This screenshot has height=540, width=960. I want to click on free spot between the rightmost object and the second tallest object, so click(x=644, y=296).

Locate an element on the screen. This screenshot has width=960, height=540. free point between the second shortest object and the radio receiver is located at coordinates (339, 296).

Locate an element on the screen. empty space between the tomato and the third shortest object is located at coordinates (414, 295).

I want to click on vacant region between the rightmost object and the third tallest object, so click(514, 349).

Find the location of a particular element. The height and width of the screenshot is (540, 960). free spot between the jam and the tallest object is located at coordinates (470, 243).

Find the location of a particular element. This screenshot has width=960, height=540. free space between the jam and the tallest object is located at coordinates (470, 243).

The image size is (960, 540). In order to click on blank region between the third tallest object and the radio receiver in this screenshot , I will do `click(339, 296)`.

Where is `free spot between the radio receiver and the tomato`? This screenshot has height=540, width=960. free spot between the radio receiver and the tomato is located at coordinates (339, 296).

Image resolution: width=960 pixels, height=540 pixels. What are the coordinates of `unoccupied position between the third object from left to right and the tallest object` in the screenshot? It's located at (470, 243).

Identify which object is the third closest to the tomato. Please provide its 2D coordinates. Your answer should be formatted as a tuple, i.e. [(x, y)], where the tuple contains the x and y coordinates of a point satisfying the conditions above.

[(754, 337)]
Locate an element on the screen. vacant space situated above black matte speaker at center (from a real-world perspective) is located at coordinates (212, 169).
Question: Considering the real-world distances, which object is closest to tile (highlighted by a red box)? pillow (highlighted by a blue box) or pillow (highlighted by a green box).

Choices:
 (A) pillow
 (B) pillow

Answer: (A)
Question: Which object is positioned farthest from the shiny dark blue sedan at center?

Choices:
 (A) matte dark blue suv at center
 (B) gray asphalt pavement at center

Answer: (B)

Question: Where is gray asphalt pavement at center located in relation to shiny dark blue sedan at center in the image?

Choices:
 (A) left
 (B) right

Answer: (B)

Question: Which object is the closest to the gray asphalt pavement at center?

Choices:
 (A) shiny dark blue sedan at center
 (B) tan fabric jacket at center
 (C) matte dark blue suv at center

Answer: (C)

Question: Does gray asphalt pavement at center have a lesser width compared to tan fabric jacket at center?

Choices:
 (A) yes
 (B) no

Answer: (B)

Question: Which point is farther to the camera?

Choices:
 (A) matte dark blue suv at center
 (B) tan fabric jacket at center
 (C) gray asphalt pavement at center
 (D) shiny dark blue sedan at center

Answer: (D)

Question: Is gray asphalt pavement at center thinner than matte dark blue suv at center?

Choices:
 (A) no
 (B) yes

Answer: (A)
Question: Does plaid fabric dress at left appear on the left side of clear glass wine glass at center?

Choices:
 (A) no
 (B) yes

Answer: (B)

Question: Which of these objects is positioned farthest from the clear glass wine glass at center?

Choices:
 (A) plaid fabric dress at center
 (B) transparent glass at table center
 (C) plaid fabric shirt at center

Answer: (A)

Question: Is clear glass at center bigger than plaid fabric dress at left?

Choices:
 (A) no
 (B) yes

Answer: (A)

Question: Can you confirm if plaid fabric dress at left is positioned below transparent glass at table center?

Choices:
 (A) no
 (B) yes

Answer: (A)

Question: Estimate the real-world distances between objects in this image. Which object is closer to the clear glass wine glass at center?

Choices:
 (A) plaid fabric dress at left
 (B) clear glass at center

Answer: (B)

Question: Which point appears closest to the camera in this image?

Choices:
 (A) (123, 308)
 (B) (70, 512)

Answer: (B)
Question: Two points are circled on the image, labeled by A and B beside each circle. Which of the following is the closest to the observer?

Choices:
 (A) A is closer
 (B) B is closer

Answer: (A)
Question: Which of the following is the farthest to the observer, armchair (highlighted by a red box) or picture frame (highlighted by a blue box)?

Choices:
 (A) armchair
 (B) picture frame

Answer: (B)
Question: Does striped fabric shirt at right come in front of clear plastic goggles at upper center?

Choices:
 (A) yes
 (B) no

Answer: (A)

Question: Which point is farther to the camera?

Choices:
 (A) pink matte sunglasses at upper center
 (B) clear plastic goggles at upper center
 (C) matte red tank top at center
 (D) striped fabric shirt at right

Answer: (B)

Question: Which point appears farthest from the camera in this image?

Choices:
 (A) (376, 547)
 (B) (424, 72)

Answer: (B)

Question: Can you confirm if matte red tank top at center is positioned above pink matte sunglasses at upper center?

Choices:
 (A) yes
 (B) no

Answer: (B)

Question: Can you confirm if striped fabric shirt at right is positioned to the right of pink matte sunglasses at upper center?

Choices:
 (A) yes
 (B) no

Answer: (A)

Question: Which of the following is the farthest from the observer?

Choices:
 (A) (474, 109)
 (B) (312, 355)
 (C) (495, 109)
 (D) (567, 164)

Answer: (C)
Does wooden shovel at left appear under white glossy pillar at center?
····················
Give back all of the data above, word for word, with nothing changed.

This screenshot has height=540, width=960. I want to click on free spot between the rightmost object and the second tallest object, so click(x=644, y=296).

Locate an element on the screen. This screenshot has width=960, height=540. free point between the second shortest object and the radio receiver is located at coordinates (339, 296).

Locate an element on the screen. empty space between the tomato and the third shortest object is located at coordinates (414, 295).

I want to click on vacant region between the rightmost object and the third tallest object, so click(514, 349).

Find the location of a particular element. The height and width of the screenshot is (540, 960). free spot between the jam and the tallest object is located at coordinates (470, 243).

Find the location of a particular element. This screenshot has width=960, height=540. free space between the jam and the tallest object is located at coordinates (470, 243).

The image size is (960, 540). In order to click on blank region between the third tallest object and the radio receiver in this screenshot , I will do `click(339, 296)`.

Where is `free spot between the radio receiver and the tomato`? This screenshot has height=540, width=960. free spot between the radio receiver and the tomato is located at coordinates (339, 296).

Image resolution: width=960 pixels, height=540 pixels. What are the coordinates of `unoccupied position between the third object from left to right and the tallest object` in the screenshot? It's located at (470, 243).

Identify which object is the third closest to the tomato. Please provide its 2D coordinates. Your answer should be formatted as a tuple, i.e. [(x, y)], where the tuple contains the x and y coordinates of a point satisfying the conditions above.

[(754, 337)]
Locate an element on the screen. vacant space situated above black matte speaker at center (from a real-world perspective) is located at coordinates (212, 169).
Question: Considering the real-world distances, which object is closest to tile (highlighted by a red box)? pillow (highlighted by a blue box) or pillow (highlighted by a green box).

Choices:
 (A) pillow
 (B) pillow

Answer: (A)
Question: Which object is positioned farthest from the shiny dark blue sedan at center?

Choices:
 (A) matte dark blue suv at center
 (B) gray asphalt pavement at center

Answer: (B)

Question: Where is gray asphalt pavement at center located in relation to shiny dark blue sedan at center in the image?

Choices:
 (A) left
 (B) right

Answer: (B)

Question: Which object is the closest to the gray asphalt pavement at center?

Choices:
 (A) shiny dark blue sedan at center
 (B) tan fabric jacket at center
 (C) matte dark blue suv at center

Answer: (C)

Question: Does gray asphalt pavement at center have a lesser width compared to tan fabric jacket at center?

Choices:
 (A) yes
 (B) no

Answer: (B)

Question: Which point is farther to the camera?

Choices:
 (A) matte dark blue suv at center
 (B) tan fabric jacket at center
 (C) gray asphalt pavement at center
 (D) shiny dark blue sedan at center

Answer: (D)

Question: Is gray asphalt pavement at center thinner than matte dark blue suv at center?

Choices:
 (A) no
 (B) yes

Answer: (A)
Question: Does plaid fabric dress at left appear on the left side of clear glass wine glass at center?

Choices:
 (A) no
 (B) yes

Answer: (B)

Question: Which of these objects is positioned farthest from the clear glass wine glass at center?

Choices:
 (A) plaid fabric dress at center
 (B) transparent glass at table center
 (C) plaid fabric shirt at center

Answer: (A)

Question: Is clear glass at center bigger than plaid fabric dress at left?

Choices:
 (A) no
 (B) yes

Answer: (A)

Question: Can you confirm if plaid fabric dress at left is positioned below transparent glass at table center?

Choices:
 (A) no
 (B) yes

Answer: (A)

Question: Estimate the real-world distances between objects in this image. Which object is closer to the clear glass wine glass at center?

Choices:
 (A) plaid fabric dress at left
 (B) clear glass at center

Answer: (B)

Question: Which point appears closest to the camera in this image?

Choices:
 (A) (123, 308)
 (B) (70, 512)

Answer: (B)
Question: Two points are circled on the image, labeled by A and B beside each circle. Which of the following is the closest to the observer?

Choices:
 (A) A is closer
 (B) B is closer

Answer: (A)
Question: Which of the following is the farthest to the observer, armchair (highlighted by a red box) or picture frame (highlighted by a blue box)?

Choices:
 (A) armchair
 (B) picture frame

Answer: (B)
Question: Does striped fabric shirt at right come in front of clear plastic goggles at upper center?

Choices:
 (A) yes
 (B) no

Answer: (A)

Question: Which point is farther to the camera?

Choices:
 (A) pink matte sunglasses at upper center
 (B) clear plastic goggles at upper center
 (C) matte red tank top at center
 (D) striped fabric shirt at right

Answer: (B)

Question: Which point appears farthest from the camera in this image?

Choices:
 (A) (376, 547)
 (B) (424, 72)

Answer: (B)

Question: Can you confirm if matte red tank top at center is positioned above pink matte sunglasses at upper center?

Choices:
 (A) yes
 (B) no

Answer: (B)

Question: Can you confirm if striped fabric shirt at right is positioned to the right of pink matte sunglasses at upper center?

Choices:
 (A) yes
 (B) no

Answer: (A)

Question: Which of the following is the farthest from the observer?

Choices:
 (A) (474, 109)
 (B) (312, 355)
 (C) (495, 109)
 (D) (567, 164)

Answer: (C)
Does wooden shovel at left appear under white glossy pillar at center?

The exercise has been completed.